Instructions for the task: Pictures aside, reproduce exactly and only the lines below, starting at the one containing "pink 352, 646" and ending at the last line.
[Source material — start]
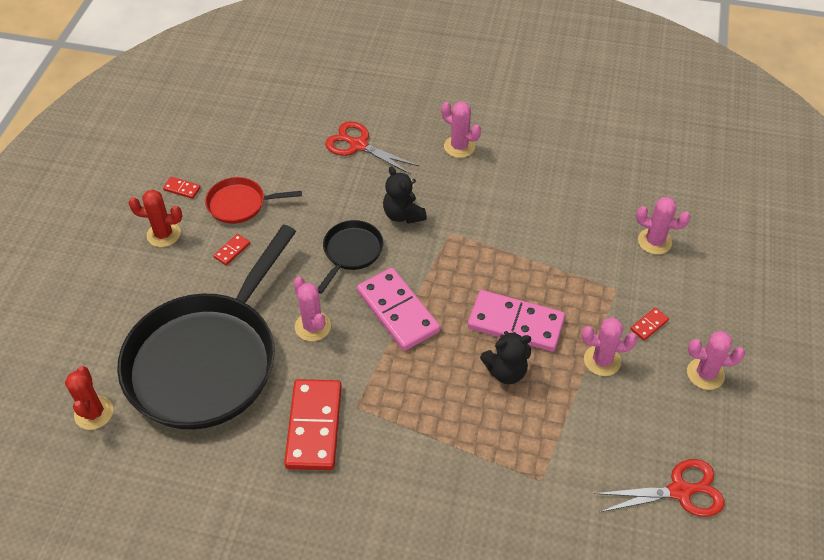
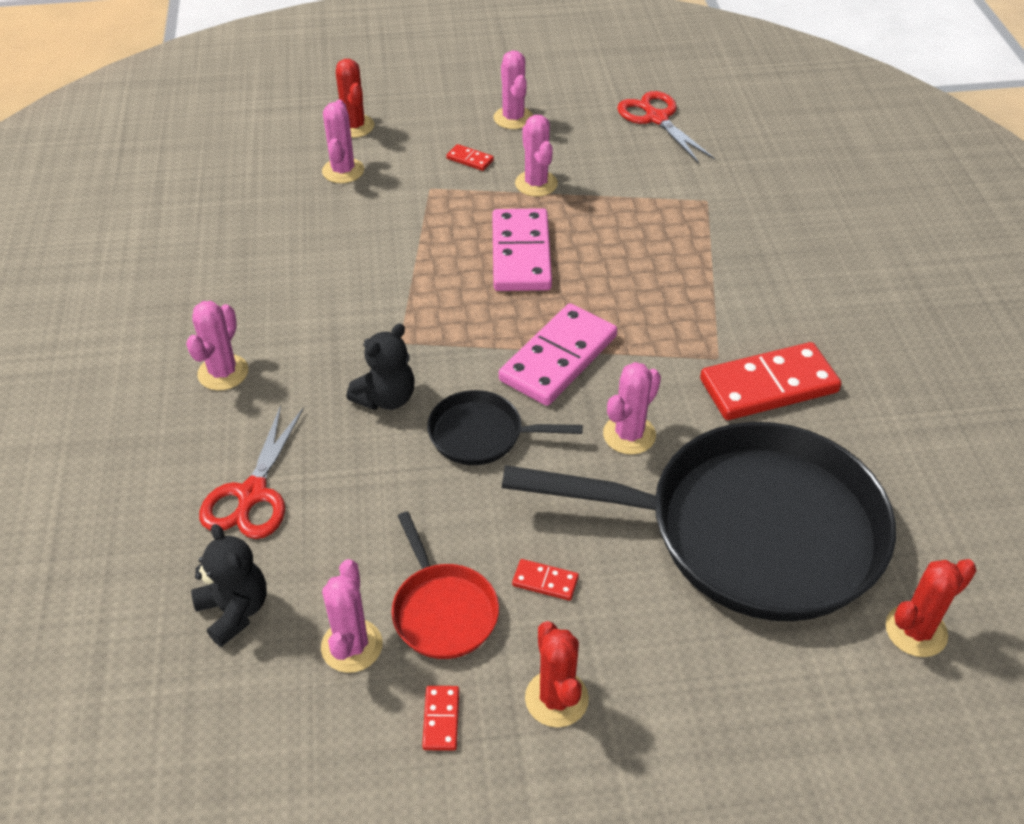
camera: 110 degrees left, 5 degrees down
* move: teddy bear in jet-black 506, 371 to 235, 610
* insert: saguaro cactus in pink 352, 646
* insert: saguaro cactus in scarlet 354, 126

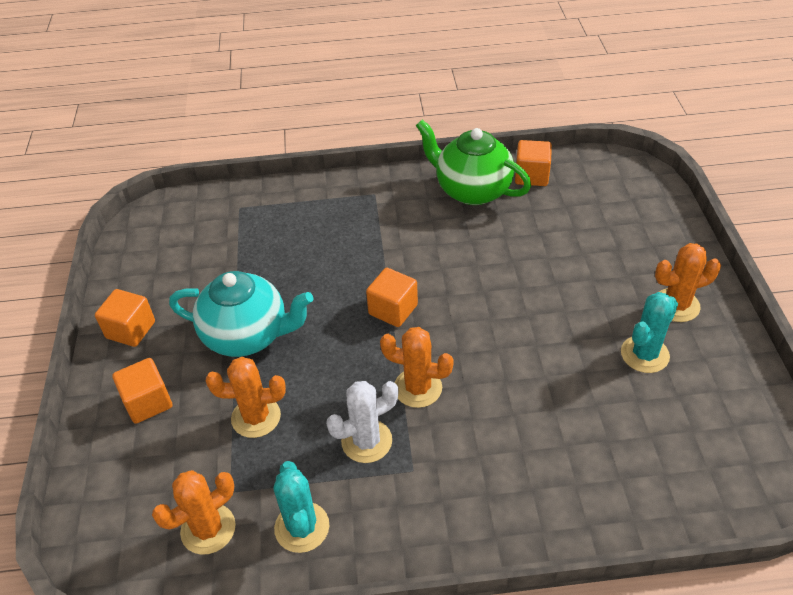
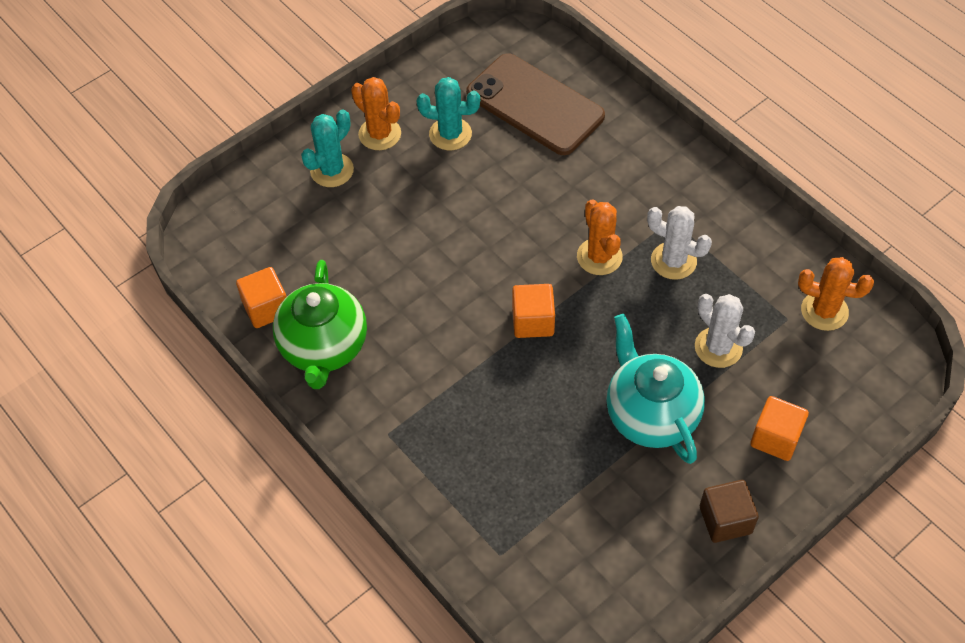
camera: 125 degrees left, 10 degrees up
* move: saguaro cactus in turquoise 302, 527 to 332, 170
* insert: mobile phone in russet 535, 105
* recolor: saguaro cactus in orange 256, 417 to saguaro cactus in snow-white 718, 347
* recolor: block in orange 131, 330 to block in russet 725, 520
[Source material — finish]
Result:
* insert: saguaro cactus in pink 352, 646
* insert: saguaro cactus in scarlet 354, 126

camera: 125 degrees left, 10 degrees up
* move: saguaro cactus in turquoise 302, 527 to 332, 170
* insert: mobile phone in russet 535, 105
* recolor: saguaro cactus in orange 256, 417 to saguaro cactus in snow-white 718, 347
* recolor: block in orange 131, 330 to block in russet 725, 520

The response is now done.